Pick every line out of the entries below that holds the string "white", and report them.

EXTRACTED RECORDS:
__________

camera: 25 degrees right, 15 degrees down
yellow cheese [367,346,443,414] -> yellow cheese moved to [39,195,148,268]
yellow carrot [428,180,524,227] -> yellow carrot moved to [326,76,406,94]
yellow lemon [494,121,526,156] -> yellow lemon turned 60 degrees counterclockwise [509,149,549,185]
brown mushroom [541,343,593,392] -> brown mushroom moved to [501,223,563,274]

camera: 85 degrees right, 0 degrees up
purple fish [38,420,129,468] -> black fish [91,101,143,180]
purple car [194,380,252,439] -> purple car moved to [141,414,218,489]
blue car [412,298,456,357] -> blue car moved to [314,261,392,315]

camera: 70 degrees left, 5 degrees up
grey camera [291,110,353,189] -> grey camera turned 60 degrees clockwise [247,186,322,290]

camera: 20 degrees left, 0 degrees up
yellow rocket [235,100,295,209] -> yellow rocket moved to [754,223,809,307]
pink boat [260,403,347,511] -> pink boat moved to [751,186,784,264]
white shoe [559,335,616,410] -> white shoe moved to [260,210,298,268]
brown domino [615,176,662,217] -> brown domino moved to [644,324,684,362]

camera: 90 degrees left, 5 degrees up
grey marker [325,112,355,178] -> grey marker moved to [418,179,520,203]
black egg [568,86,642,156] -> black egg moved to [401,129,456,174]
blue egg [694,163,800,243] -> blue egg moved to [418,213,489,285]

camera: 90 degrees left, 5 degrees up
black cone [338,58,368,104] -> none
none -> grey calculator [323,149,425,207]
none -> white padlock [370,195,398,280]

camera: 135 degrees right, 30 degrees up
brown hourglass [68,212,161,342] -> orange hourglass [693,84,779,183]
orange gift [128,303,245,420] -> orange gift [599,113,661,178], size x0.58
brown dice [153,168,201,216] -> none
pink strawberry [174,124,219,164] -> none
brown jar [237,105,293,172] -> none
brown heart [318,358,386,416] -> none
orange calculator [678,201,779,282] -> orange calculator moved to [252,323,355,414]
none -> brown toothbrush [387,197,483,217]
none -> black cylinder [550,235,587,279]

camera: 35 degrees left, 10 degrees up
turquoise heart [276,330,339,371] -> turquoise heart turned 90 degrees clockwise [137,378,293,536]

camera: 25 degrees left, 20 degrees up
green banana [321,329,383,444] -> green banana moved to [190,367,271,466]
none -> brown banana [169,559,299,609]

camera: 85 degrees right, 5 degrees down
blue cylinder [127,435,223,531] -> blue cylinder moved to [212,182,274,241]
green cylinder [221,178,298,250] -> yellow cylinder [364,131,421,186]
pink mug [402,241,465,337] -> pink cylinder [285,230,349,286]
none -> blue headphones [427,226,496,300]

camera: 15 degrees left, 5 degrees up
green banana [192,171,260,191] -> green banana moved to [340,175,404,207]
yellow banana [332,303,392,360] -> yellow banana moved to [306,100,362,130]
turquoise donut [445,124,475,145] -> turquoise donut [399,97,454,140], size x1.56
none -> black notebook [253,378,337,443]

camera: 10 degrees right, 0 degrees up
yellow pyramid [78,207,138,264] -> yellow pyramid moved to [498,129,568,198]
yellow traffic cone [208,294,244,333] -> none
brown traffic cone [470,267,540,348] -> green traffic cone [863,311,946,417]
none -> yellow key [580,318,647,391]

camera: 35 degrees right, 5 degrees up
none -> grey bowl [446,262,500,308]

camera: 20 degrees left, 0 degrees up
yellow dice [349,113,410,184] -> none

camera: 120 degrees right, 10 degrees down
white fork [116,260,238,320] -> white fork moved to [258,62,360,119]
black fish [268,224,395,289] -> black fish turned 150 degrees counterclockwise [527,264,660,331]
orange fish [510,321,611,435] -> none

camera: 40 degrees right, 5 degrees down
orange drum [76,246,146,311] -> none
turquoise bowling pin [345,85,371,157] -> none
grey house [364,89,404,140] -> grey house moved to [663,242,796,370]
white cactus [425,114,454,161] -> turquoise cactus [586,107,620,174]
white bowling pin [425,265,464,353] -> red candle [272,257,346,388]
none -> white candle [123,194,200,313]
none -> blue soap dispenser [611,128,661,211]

__________

RESULT BELOW:
white shoe [559,335,616,410] -> white shoe moved to [260,210,298,268]
none -> white padlock [370,195,398,280]
white fork [116,260,238,320] -> white fork moved to [258,62,360,119]
white cactus [425,114,454,161] -> turquoise cactus [586,107,620,174]
white bowling pin [425,265,464,353] -> red candle [272,257,346,388]
none -> white candle [123,194,200,313]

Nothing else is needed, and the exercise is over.